▸ EXERCISE DIRECTIONS
Lines in the listing below that include the word "fork" need to be copied.

▸ RECORD EXTRACTS
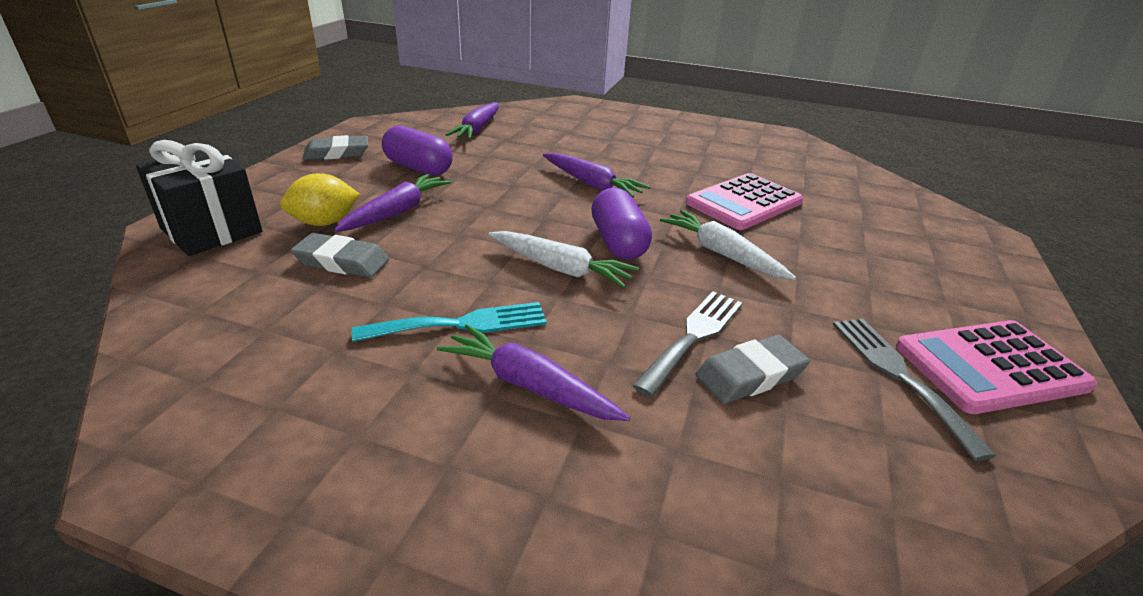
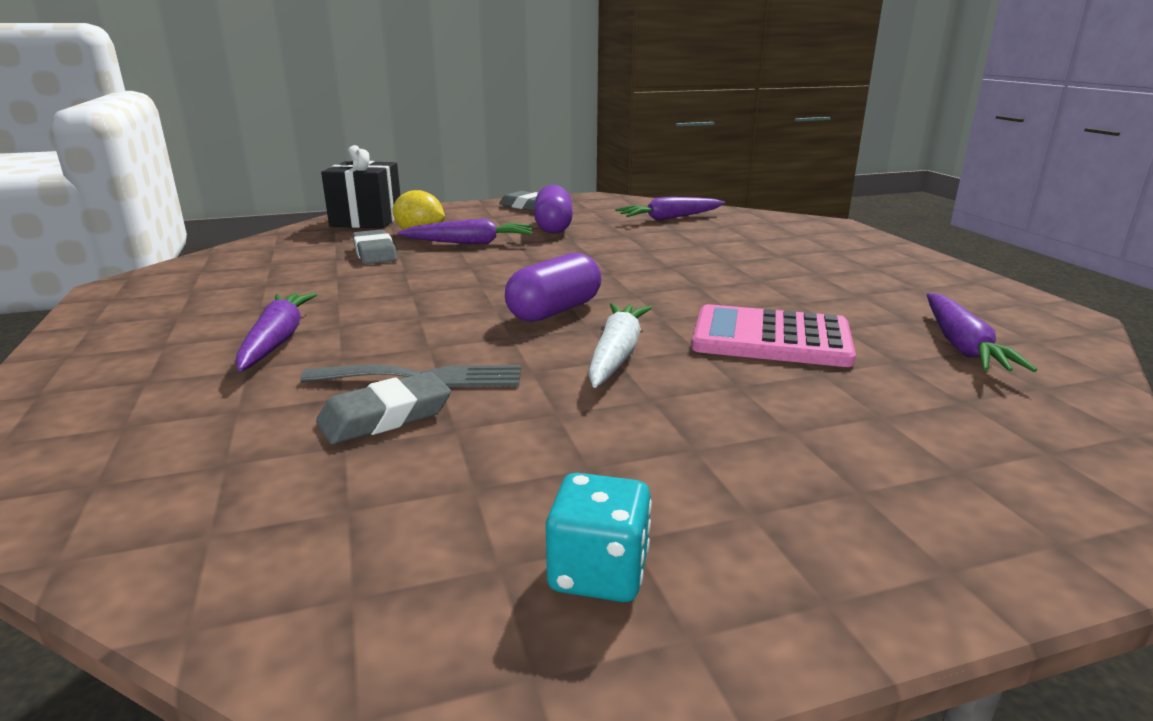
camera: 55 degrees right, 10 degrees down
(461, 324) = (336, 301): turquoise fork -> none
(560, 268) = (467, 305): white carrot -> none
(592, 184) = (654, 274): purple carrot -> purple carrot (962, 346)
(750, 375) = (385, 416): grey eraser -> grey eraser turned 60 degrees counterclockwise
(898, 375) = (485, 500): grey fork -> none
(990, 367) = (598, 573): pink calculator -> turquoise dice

---

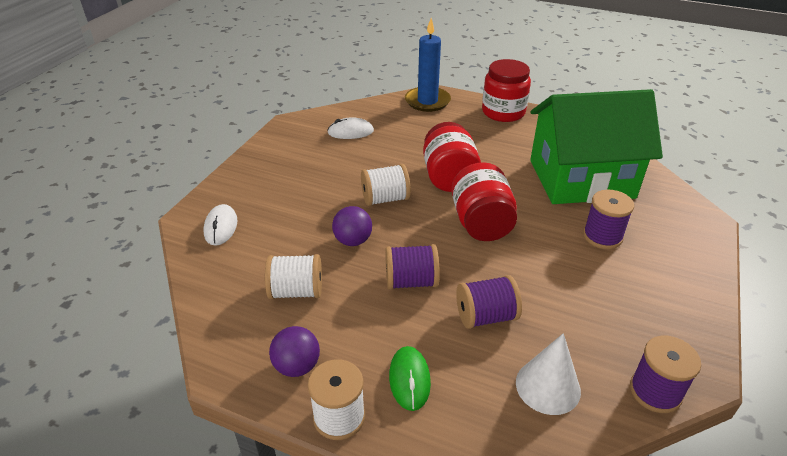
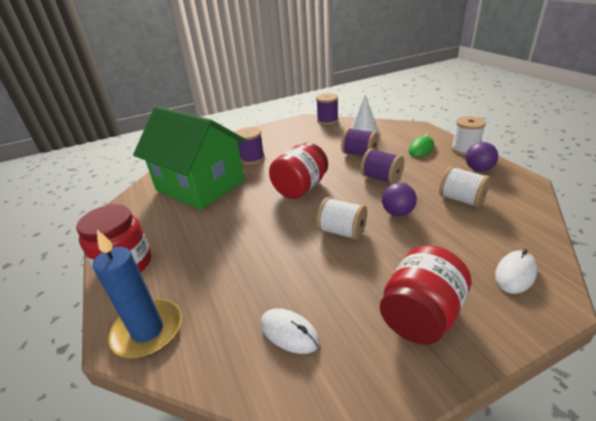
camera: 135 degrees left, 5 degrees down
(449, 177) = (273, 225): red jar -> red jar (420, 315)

...

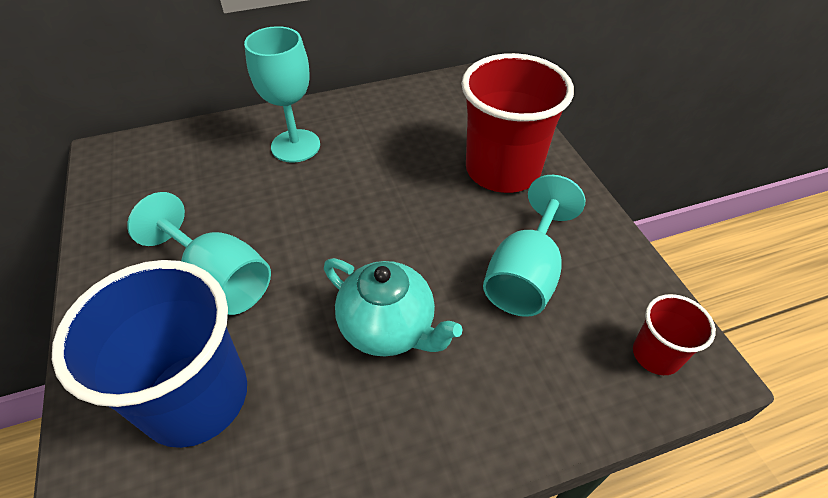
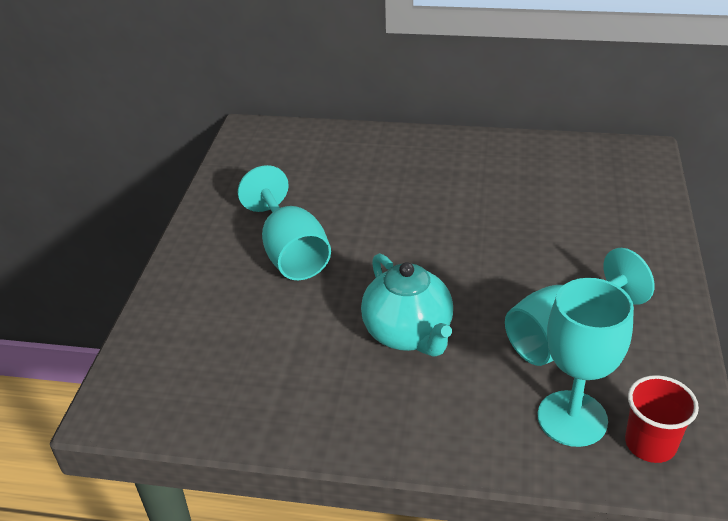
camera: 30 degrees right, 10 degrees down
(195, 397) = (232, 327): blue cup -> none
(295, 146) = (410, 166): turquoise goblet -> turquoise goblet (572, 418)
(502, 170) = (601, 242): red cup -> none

▸ EXPECTED ANSWER
(461, 324) = (336, 301): turquoise fork -> none
(898, 375) = (485, 500): grey fork -> none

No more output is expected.